● **Dataset excerpts**:
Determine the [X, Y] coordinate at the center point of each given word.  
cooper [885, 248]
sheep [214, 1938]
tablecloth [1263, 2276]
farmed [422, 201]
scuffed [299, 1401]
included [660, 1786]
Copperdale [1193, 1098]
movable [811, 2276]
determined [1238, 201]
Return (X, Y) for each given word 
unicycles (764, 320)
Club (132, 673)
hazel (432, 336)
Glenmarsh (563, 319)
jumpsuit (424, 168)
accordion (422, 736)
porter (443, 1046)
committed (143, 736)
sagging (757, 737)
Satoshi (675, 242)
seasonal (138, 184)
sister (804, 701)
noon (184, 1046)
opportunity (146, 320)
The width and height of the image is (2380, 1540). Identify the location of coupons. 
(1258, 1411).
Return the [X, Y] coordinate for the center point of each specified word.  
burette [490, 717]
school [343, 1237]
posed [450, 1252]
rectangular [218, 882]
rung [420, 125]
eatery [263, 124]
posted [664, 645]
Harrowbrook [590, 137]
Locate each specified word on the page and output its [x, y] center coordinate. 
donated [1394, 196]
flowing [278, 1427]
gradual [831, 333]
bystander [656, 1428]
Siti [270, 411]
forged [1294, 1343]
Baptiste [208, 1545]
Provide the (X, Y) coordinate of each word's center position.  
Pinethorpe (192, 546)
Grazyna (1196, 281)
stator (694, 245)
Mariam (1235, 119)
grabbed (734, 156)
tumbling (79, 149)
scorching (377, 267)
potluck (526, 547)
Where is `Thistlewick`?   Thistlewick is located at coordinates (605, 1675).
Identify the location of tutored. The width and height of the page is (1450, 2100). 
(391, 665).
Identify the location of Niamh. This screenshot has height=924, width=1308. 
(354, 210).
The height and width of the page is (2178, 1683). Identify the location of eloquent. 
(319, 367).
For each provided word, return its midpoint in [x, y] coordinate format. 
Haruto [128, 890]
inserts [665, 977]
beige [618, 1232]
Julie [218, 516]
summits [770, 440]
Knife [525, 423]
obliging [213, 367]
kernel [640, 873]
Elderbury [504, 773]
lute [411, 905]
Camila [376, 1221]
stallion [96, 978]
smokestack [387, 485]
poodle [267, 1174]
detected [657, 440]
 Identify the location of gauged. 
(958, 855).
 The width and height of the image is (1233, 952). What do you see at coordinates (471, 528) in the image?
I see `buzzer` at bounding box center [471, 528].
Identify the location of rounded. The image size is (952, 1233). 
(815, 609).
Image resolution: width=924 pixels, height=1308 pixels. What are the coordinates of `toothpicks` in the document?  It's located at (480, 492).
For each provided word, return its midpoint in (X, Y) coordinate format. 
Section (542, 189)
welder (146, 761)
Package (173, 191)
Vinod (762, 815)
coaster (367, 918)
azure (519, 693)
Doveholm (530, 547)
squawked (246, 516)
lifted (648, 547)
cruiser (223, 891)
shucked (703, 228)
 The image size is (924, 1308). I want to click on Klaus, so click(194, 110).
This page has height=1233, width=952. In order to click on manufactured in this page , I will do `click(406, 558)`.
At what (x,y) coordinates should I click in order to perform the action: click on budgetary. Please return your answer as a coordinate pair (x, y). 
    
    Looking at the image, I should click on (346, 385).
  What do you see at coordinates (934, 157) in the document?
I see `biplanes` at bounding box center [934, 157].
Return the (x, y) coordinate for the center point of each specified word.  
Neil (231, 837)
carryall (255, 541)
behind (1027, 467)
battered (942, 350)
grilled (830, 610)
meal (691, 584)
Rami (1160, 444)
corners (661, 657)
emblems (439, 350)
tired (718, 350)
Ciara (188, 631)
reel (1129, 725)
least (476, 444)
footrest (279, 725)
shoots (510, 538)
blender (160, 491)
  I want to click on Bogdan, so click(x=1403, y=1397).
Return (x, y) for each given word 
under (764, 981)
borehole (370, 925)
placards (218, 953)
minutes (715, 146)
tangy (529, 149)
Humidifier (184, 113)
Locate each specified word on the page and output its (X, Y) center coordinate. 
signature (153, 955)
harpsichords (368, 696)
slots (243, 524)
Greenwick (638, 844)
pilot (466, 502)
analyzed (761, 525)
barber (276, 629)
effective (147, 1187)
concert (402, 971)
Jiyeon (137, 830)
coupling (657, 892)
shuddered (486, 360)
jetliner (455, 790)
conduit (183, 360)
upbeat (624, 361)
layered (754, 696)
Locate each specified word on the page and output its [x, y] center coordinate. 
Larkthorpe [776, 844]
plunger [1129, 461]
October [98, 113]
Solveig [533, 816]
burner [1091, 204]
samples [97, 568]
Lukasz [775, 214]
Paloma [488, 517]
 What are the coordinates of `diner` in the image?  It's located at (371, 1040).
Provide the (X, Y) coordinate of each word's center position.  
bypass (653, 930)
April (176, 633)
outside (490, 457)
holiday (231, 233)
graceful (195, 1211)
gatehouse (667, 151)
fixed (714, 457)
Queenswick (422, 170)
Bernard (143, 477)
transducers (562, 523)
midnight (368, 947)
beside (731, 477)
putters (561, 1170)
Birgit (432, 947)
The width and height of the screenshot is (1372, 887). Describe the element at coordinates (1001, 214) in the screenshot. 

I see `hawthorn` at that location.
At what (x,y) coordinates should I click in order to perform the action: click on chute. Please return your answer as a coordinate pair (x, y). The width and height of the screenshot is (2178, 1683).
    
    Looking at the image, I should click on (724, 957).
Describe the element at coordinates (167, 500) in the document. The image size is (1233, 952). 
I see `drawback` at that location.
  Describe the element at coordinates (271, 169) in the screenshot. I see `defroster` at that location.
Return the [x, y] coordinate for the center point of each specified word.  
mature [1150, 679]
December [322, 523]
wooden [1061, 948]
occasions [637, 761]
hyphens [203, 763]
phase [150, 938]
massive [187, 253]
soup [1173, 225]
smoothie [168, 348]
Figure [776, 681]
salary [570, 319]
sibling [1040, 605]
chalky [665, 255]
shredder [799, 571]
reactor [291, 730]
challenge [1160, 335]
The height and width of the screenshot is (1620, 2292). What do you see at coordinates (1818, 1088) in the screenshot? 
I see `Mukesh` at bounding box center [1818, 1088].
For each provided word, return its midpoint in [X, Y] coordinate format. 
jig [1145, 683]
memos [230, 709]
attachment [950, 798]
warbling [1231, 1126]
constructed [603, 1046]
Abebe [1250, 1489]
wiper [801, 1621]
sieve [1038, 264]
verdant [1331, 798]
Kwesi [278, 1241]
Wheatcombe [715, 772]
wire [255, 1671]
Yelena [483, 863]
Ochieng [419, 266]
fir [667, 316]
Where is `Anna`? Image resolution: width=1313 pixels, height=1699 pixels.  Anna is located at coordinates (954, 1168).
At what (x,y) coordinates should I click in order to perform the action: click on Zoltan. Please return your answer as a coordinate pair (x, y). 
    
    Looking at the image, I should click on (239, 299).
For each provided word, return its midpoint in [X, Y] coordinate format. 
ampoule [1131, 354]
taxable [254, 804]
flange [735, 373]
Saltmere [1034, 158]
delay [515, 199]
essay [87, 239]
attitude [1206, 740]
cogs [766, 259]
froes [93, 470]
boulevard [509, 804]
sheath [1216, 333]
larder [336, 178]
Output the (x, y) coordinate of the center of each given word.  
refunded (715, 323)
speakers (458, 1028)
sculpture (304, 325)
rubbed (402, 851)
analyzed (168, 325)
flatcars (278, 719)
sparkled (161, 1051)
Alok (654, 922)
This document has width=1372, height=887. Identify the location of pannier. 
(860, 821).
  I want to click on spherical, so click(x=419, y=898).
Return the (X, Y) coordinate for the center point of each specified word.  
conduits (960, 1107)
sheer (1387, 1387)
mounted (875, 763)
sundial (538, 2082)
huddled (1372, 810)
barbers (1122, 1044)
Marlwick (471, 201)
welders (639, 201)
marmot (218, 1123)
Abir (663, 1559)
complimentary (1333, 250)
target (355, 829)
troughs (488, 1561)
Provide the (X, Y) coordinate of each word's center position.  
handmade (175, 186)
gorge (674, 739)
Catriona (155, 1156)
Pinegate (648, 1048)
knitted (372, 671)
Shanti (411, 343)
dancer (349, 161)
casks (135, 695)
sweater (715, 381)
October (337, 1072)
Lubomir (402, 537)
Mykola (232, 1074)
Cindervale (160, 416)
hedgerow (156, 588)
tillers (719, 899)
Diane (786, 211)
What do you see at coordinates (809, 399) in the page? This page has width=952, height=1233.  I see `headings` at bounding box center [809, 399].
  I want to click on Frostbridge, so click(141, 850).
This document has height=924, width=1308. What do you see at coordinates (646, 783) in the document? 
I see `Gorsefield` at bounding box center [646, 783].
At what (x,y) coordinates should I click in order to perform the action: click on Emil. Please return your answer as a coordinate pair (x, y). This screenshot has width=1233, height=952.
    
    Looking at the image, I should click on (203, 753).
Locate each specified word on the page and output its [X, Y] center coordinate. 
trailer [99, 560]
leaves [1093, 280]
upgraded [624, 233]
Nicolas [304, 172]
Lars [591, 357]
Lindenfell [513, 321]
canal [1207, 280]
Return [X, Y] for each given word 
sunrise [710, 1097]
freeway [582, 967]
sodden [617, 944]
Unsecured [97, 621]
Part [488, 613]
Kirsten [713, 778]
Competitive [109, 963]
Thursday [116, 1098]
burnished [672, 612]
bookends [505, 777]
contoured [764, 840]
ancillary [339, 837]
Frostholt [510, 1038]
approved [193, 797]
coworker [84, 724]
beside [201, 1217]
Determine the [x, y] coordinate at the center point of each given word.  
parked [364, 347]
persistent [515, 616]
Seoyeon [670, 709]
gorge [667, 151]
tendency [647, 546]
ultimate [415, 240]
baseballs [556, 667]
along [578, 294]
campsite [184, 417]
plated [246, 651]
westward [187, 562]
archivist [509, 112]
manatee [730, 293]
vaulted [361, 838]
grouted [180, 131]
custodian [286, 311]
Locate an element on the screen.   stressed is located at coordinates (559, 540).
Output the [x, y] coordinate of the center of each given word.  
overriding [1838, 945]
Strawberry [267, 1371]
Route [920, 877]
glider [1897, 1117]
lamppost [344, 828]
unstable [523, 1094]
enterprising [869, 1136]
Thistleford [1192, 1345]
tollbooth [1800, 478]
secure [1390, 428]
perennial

● **Requirement**: Could you update the listing from its start through the line containing "posed [450, 1252]", replacing "word" with "term" and leaving everything else unchanged?

● **Solution for this problem**:
Determine the [X, Y] coordinate at the center point of each given term.  
cooper [885, 248]
sheep [214, 1938]
tablecloth [1263, 2276]
farmed [422, 201]
scuffed [299, 1401]
included [660, 1786]
Copperdale [1193, 1098]
movable [811, 2276]
determined [1238, 201]
Return (X, Y) for each given term 
unicycles (764, 320)
Club (132, 673)
hazel (432, 336)
Glenmarsh (563, 319)
jumpsuit (424, 168)
accordion (422, 736)
porter (443, 1046)
committed (143, 736)
sagging (757, 737)
Satoshi (675, 242)
seasonal (138, 184)
sister (804, 701)
noon (184, 1046)
opportunity (146, 320)
The width and height of the image is (2380, 1540). Identify the location of coupons. 
(1258, 1411).
Return the [X, Y] coordinate for the center point of each specified term.  
burette [490, 717]
school [343, 1237]
posed [450, 1252]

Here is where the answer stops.